BRIEF
When the line containing "(792, 410) = (758, 191): white domino -> none" appears in the entries below, begin printing there and stop after the line containing "(879, 587) = (860, 322): white"; print each of those lines exactly and no other line.

RECORDS
== Segment start ==
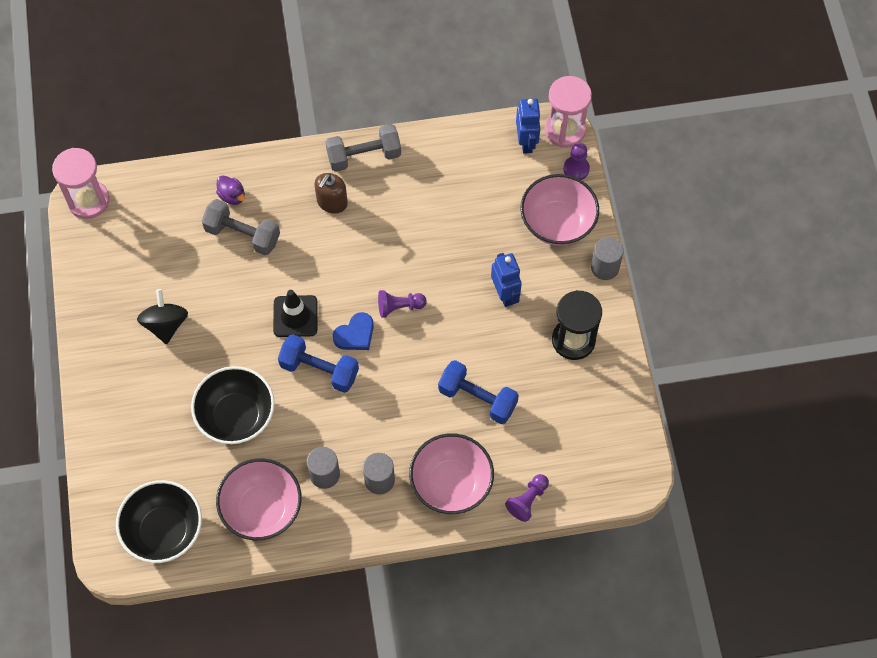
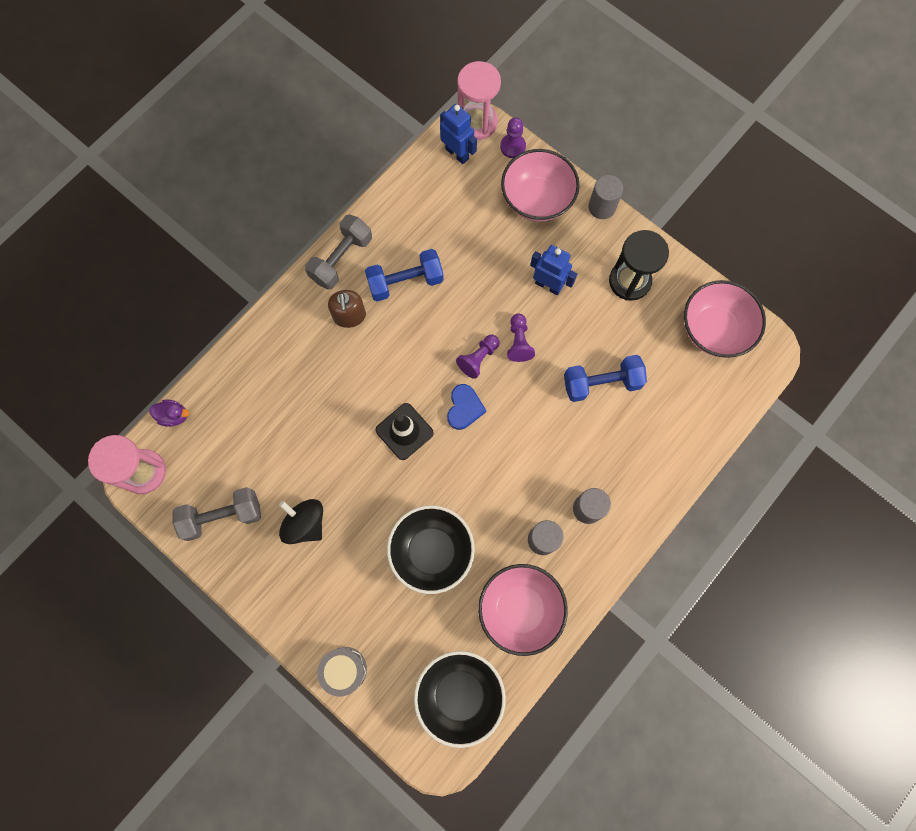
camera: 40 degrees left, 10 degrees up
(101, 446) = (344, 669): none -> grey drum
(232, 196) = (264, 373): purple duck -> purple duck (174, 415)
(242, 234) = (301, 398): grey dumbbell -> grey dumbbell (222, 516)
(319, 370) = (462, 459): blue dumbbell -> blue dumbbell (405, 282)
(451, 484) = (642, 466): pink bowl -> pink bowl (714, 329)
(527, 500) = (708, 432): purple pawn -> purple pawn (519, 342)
== Segment end ==
== Segment start ==
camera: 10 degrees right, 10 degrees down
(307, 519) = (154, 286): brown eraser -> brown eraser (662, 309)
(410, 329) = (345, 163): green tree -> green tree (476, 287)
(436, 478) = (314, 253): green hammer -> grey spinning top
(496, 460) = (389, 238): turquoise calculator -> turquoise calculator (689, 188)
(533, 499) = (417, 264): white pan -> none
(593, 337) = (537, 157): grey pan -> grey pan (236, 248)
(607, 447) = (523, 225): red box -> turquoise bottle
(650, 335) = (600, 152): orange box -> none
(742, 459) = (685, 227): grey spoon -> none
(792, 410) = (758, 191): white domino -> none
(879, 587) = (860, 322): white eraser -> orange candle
== Segment end ==
ANSWER FOR THIS EXERCISE
(792, 410) = (758, 191): white domino -> none
(879, 587) = (860, 322): white eraser -> orange candle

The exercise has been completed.